ASSIGNED TASK: Because the pictures are not wanted, reproduce the rest of the records below exactly as they stand.

RECORDS SUPPLIED:
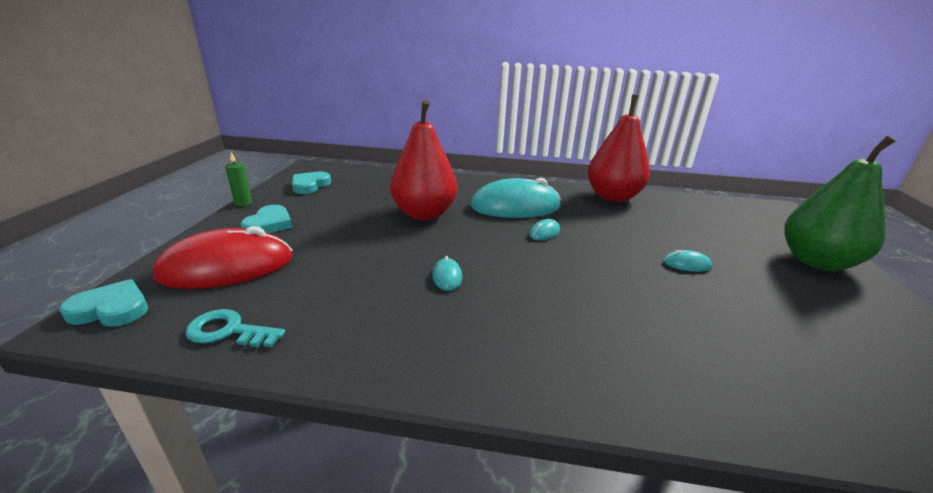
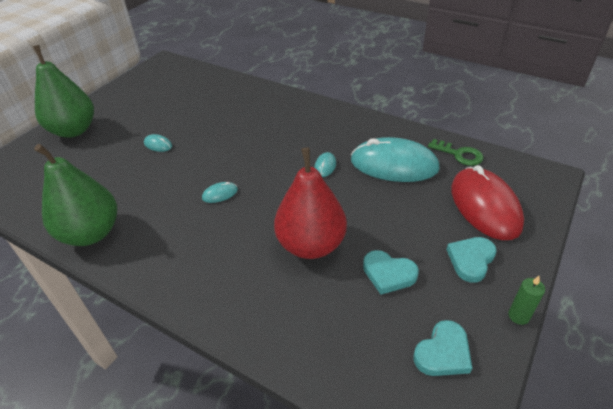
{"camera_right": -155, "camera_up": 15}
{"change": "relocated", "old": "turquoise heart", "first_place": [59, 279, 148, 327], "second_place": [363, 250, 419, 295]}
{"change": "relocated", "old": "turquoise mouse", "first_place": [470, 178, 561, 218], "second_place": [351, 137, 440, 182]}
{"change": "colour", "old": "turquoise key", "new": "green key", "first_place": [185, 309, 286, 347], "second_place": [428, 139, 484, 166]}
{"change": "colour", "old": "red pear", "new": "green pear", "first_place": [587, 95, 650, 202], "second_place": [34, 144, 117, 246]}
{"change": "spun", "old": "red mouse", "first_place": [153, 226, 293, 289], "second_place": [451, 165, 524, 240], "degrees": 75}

SOLUTION TO THIS TASK:
{"camera_right": -155, "camera_up": 15}
{"change": "relocated", "old": "turquoise heart", "first_place": [59, 279, 148, 327], "second_place": [363, 250, 419, 295]}
{"change": "relocated", "old": "turquoise mouse", "first_place": [470, 178, 561, 218], "second_place": [351, 137, 440, 182]}
{"change": "colour", "old": "turquoise key", "new": "green key", "first_place": [185, 309, 286, 347], "second_place": [428, 139, 484, 166]}
{"change": "colour", "old": "red pear", "new": "green pear", "first_place": [587, 95, 650, 202], "second_place": [34, 144, 117, 246]}
{"change": "spun", "old": "red mouse", "first_place": [153, 226, 293, 289], "second_place": [451, 165, 524, 240], "degrees": 75}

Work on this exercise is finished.